(DATA SUPPLIED)
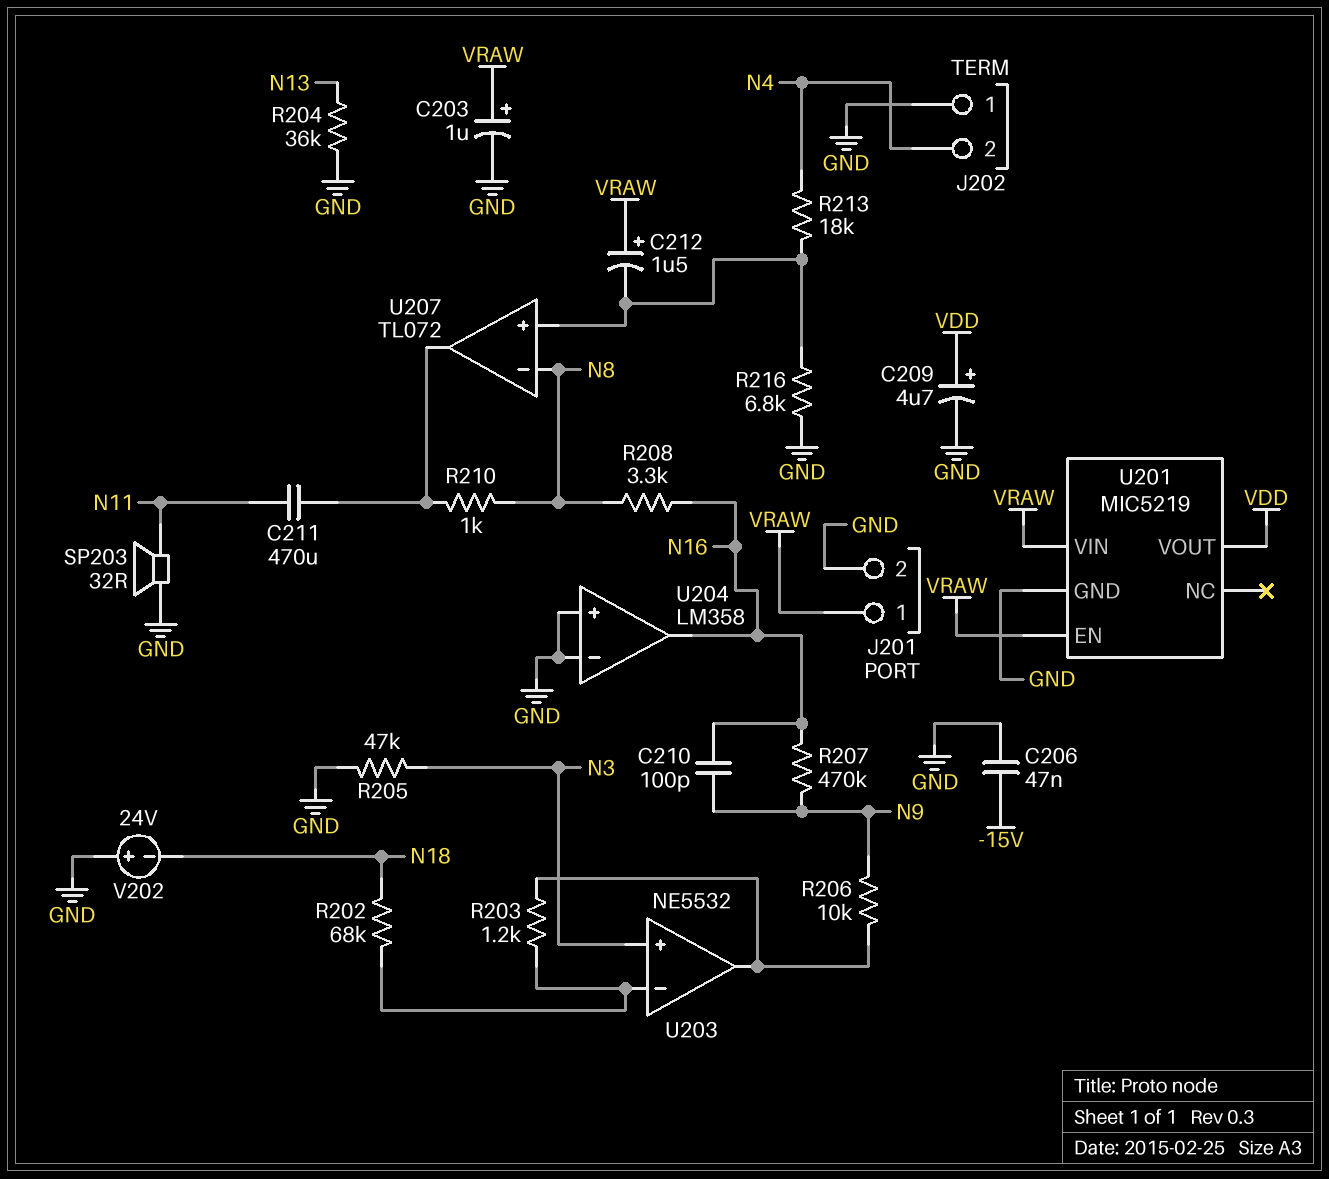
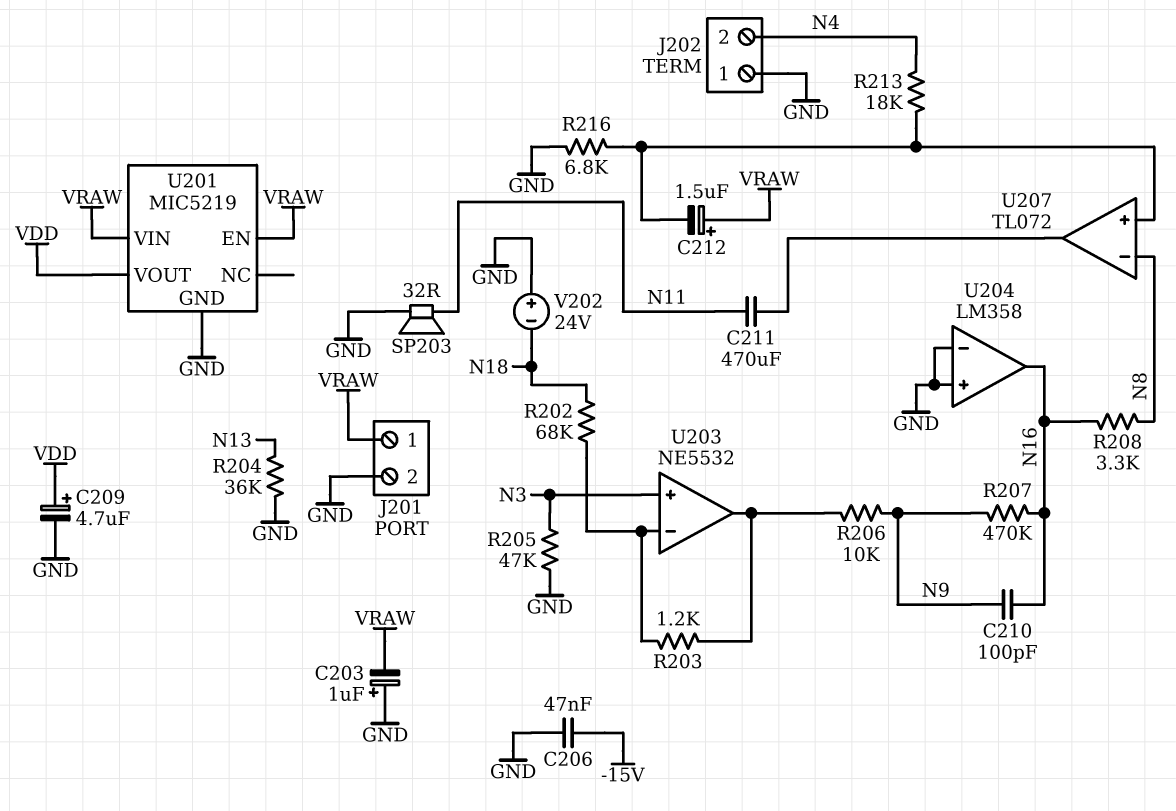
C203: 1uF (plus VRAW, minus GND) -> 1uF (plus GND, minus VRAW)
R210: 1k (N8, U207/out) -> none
(End DATA SUPPLIED)
(DATA SUPPLIED)
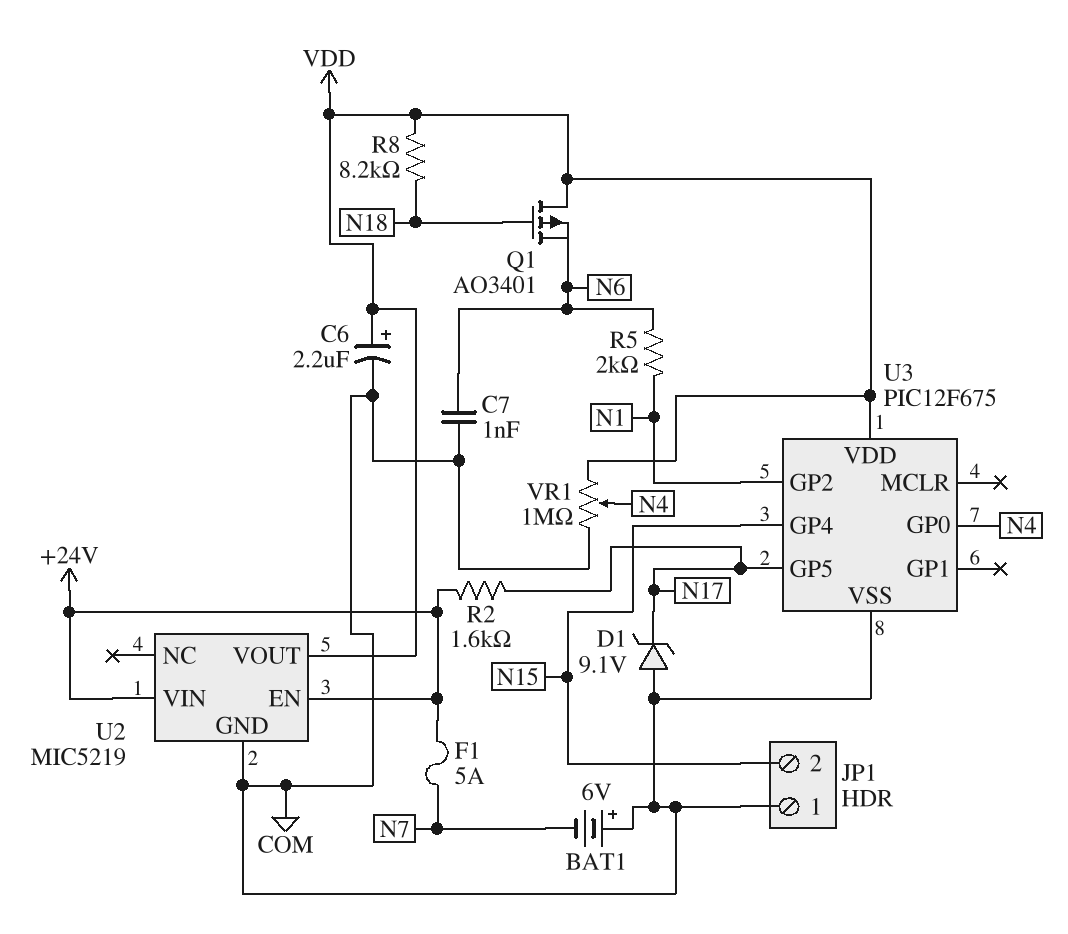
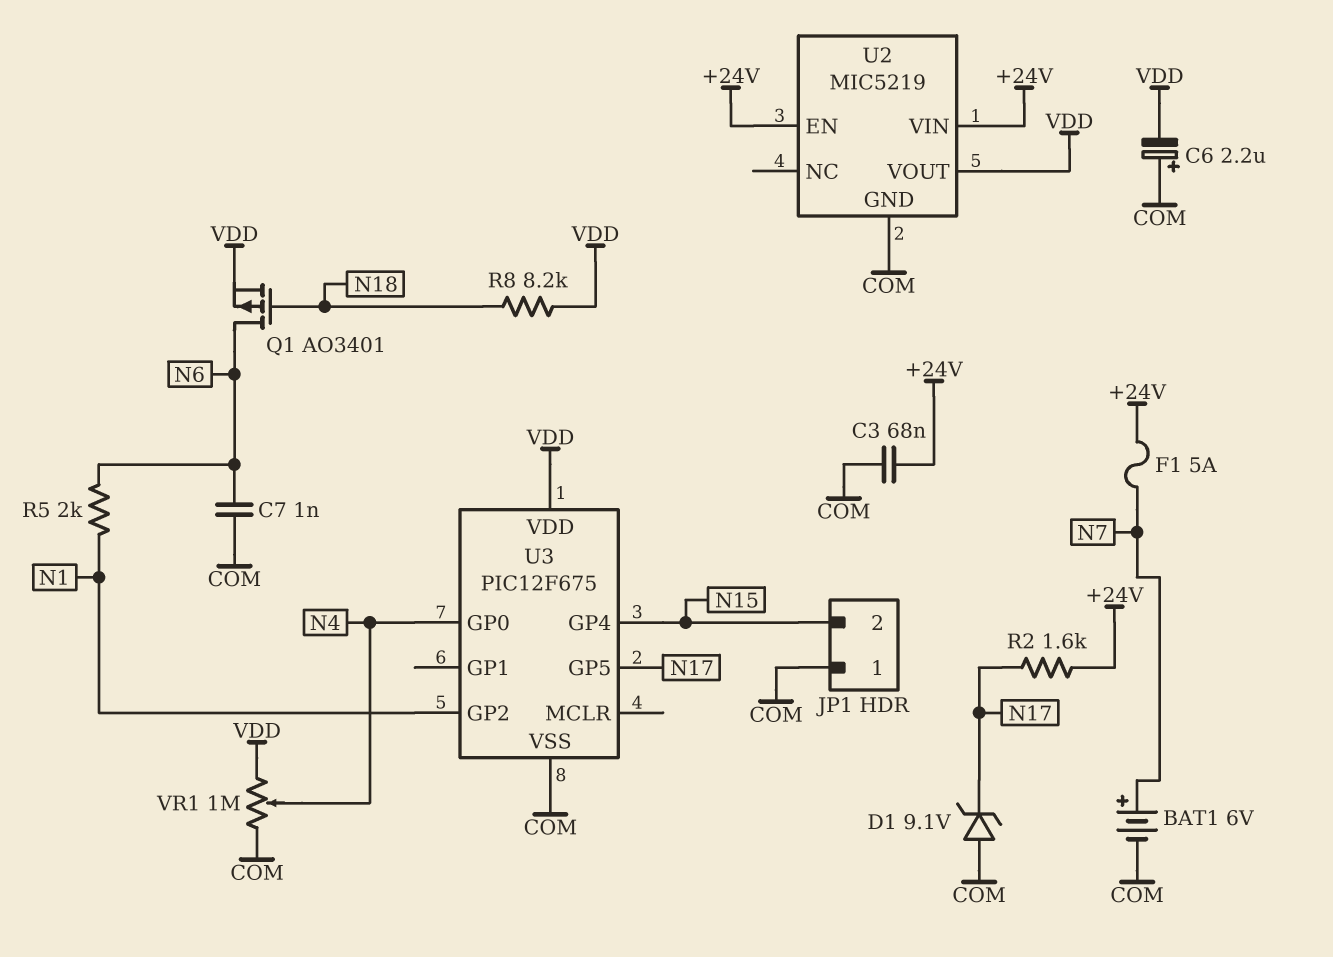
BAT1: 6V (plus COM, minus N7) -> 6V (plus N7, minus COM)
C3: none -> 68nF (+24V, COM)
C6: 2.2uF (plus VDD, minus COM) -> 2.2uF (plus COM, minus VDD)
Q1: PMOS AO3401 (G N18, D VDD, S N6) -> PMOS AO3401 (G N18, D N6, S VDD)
(End DATA SUPPLIED)
THE TASK: Word for word, restate the lines of the listing above starting at the line with "BAT1: 6V (plus" and ending at the line with "Q1: PMOS AO3401", and nothing outside them.

TASK RESPONSE:
BAT1: 6V (plus COM, minus N7) -> 6V (plus N7, minus COM)
C3: none -> 68nF (+24V, COM)
C6: 2.2uF (plus VDD, minus COM) -> 2.2uF (plus COM, minus VDD)
Q1: PMOS AO3401 (G N18, D VDD, S N6) -> PMOS AO3401 (G N18, D N6, S VDD)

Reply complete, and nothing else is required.